• **PROBLEM TO WORK ON**: Starting at the top of the records, output every line through the one that contains "See the attached", keeping each exactly as it appears.

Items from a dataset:
────────

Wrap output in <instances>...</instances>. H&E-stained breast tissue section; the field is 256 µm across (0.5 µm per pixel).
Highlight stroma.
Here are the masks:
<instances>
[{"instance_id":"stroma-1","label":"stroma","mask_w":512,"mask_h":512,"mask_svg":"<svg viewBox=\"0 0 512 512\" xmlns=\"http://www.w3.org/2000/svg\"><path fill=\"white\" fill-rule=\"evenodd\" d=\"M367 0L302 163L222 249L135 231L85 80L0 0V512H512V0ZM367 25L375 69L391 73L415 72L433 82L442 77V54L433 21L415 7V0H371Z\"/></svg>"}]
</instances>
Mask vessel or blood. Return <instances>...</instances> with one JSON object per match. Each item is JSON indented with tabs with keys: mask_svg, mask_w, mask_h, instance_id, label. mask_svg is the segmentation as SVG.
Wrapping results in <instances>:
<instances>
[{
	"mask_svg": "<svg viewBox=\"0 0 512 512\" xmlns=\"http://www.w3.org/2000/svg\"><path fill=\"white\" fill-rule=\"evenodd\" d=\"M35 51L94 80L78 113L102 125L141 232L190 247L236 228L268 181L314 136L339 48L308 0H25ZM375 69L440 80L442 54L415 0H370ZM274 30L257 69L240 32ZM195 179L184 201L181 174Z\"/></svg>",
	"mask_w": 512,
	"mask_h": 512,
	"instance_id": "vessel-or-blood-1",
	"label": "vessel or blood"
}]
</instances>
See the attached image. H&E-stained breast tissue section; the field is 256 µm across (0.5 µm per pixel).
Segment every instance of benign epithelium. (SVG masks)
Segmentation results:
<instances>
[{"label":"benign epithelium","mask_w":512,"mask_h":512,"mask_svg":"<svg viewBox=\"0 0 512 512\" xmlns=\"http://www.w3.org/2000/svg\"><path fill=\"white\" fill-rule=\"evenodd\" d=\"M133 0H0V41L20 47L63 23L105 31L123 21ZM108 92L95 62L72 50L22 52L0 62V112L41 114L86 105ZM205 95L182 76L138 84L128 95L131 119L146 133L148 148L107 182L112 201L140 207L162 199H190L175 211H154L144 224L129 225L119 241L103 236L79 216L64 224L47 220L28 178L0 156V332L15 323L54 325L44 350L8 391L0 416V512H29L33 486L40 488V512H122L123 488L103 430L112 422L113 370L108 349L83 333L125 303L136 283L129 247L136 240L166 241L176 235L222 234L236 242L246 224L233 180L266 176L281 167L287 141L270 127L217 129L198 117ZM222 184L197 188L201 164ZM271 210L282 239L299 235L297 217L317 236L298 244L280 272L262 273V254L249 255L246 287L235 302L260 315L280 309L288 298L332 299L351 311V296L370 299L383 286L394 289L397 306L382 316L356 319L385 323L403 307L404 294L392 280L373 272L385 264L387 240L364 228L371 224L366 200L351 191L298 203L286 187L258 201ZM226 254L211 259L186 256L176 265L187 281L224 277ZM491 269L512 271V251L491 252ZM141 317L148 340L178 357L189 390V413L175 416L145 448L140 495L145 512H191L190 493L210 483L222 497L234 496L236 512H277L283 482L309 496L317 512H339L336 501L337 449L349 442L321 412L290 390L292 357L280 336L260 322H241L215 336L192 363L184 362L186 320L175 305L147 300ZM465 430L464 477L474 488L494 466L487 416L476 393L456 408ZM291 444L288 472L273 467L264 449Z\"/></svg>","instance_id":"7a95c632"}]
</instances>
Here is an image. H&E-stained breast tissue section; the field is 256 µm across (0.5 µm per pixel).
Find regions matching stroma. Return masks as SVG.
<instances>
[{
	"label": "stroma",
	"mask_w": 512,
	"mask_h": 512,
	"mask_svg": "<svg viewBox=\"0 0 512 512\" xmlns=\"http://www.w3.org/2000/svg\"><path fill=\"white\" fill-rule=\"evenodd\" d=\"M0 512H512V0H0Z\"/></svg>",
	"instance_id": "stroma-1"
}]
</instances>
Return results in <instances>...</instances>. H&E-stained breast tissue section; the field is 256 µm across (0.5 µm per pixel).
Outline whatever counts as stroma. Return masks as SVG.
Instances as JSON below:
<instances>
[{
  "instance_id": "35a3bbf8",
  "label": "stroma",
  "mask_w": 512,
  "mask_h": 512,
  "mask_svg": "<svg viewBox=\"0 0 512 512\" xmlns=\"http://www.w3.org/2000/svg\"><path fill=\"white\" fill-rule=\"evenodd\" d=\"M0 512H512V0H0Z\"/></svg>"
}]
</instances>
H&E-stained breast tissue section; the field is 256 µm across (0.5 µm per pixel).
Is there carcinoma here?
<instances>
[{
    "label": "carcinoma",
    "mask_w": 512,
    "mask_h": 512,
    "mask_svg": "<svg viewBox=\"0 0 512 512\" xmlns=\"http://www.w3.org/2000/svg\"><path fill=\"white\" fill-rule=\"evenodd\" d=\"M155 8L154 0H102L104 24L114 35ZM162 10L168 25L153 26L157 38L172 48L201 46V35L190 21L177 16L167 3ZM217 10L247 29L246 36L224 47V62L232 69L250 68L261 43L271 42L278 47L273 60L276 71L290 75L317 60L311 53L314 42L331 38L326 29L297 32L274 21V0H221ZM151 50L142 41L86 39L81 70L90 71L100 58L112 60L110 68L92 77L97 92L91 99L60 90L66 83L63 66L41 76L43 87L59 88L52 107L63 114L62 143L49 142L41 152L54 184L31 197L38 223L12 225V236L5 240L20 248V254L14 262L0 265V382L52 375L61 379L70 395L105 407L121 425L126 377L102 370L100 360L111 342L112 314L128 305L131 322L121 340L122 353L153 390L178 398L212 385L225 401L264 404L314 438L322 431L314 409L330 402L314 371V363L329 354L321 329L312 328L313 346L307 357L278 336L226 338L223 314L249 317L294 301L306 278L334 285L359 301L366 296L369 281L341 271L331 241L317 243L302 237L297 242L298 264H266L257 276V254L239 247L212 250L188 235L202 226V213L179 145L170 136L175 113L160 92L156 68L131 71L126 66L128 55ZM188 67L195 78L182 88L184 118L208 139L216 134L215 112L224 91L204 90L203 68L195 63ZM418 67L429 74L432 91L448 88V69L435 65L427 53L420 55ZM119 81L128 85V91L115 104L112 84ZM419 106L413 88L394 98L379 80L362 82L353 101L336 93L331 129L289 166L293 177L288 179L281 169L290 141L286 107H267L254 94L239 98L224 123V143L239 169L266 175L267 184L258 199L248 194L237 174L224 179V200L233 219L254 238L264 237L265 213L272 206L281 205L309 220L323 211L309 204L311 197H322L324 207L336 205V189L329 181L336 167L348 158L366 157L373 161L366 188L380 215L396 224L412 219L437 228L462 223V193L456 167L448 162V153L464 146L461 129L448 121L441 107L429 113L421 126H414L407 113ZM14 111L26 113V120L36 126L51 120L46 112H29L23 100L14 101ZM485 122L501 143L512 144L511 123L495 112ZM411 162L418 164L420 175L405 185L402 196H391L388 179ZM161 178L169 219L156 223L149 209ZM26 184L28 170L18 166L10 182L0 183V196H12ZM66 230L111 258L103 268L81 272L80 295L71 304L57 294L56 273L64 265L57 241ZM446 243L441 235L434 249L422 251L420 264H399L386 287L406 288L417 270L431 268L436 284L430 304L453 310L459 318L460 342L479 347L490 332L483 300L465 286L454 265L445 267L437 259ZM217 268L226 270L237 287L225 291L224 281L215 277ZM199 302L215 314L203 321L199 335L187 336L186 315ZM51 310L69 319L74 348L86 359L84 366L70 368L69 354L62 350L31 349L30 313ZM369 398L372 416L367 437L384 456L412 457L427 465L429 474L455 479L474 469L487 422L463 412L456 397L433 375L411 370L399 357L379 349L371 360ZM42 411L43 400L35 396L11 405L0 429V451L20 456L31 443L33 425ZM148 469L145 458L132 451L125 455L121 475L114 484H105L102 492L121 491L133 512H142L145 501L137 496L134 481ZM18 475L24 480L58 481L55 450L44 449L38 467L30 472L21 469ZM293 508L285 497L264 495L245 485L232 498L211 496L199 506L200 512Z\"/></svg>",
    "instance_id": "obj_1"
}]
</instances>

────────

• **RESPONSE TO THIS EXERCISE**:
Wrap output in <instances>...</instances>. H&E-stained breast tissue section; the field is 256 µm across (0.5 µm per pixel).
Highlight stroma.
Here are the masks:
<instances>
[{"instance_id":"stroma-1","label":"stroma","mask_w":512,"mask_h":512,"mask_svg":"<svg viewBox=\"0 0 512 512\" xmlns=\"http://www.w3.org/2000/svg\"><path fill=\"white\" fill-rule=\"evenodd\" d=\"M367 0L302 163L222 249L135 231L85 80L0 0V512H512V0ZM367 25L375 69L391 73L415 72L433 82L442 77V54L433 21L415 7V0H371Z\"/></svg>"}]
</instances>
Mask vessel or blood. Return <instances>...</instances> with one JSON object per match. Each item is JSON indented with tabs with keys: mask_svg, mask_w, mask_h, instance_id, label. mask_svg is the segmentation as SVG.
Wrapping results in <instances>:
<instances>
[{
	"mask_svg": "<svg viewBox=\"0 0 512 512\" xmlns=\"http://www.w3.org/2000/svg\"><path fill=\"white\" fill-rule=\"evenodd\" d=\"M35 51L94 80L78 113L102 125L141 232L190 247L236 228L268 181L314 136L339 48L308 0H25ZM375 69L440 80L442 54L415 0H370ZM274 30L257 69L240 32ZM195 179L184 201L181 174Z\"/></svg>",
	"mask_w": 512,
	"mask_h": 512,
	"instance_id": "vessel-or-blood-1",
	"label": "vessel or blood"
}]
</instances>
See the attached image. H&E-stained breast tissue section; the field is 256 µm across (0.5 µm per pixel).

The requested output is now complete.